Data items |
┌──

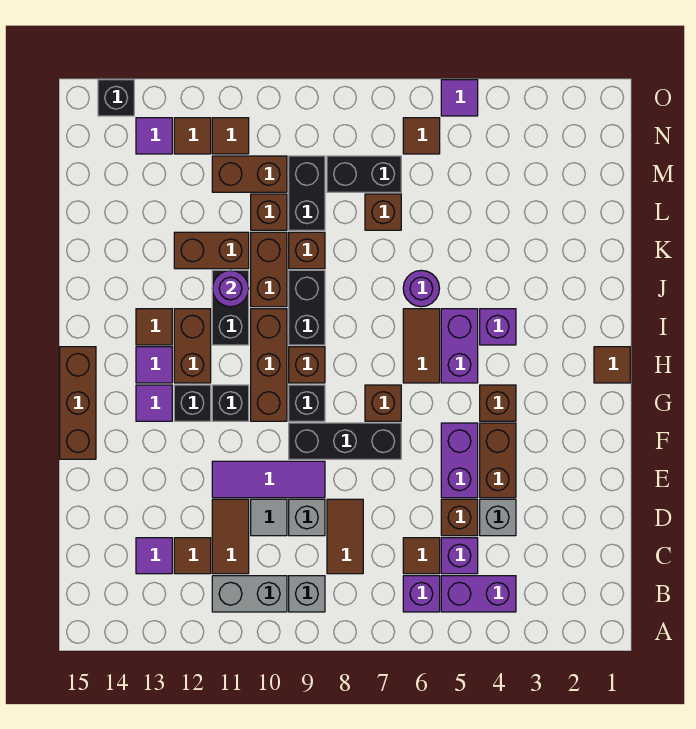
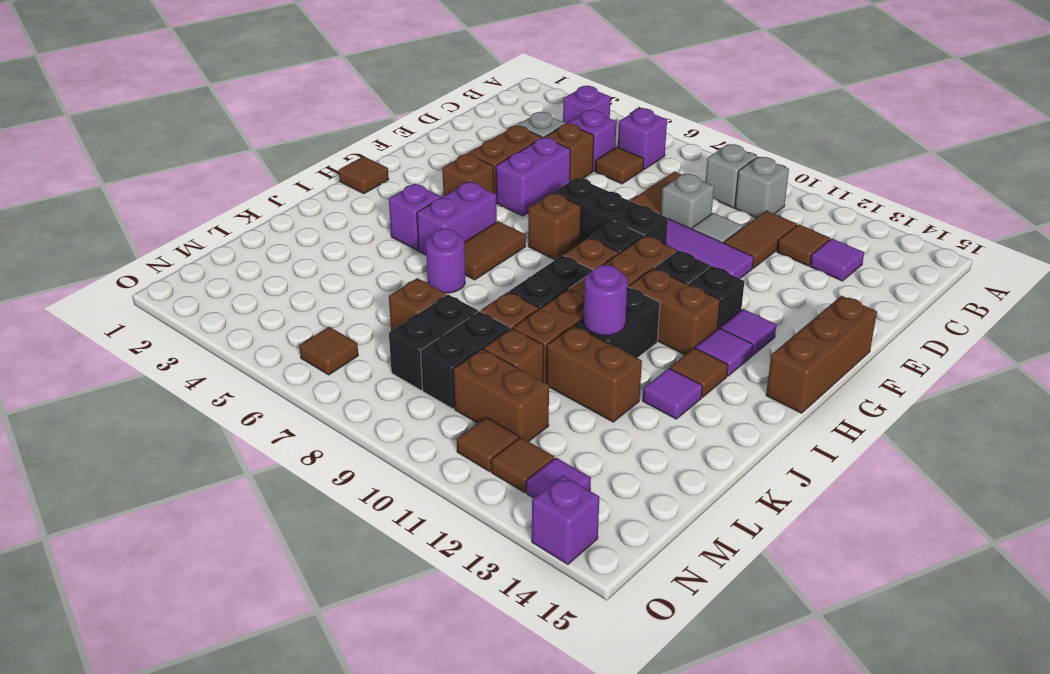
purple brick B4:B5 level 1 -> purple brick B4 level 1
grey brick B10:B11 level 1 -> grey brick B10 level 1
brown brick H12:I12 level 1 -> brown brick H11:H12 level 1
black brick M7:M8 level 1 -> black brick L8:M8 level 1
purple tile O5 level 1 -> purple tile J13 level 1
black brick O14 level 1 -> purple brick O14 level 1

└──

What to work on | All the lines above need to be repeated exactly, with no pictures carried over.

Finished task |
purple brick B4:B5 level 1 -> purple brick B4 level 1
grey brick B10:B11 level 1 -> grey brick B10 level 1
brown brick H12:I12 level 1 -> brown brick H11:H12 level 1
black brick M7:M8 level 1 -> black brick L8:M8 level 1
purple tile O5 level 1 -> purple tile J13 level 1
black brick O14 level 1 -> purple brick O14 level 1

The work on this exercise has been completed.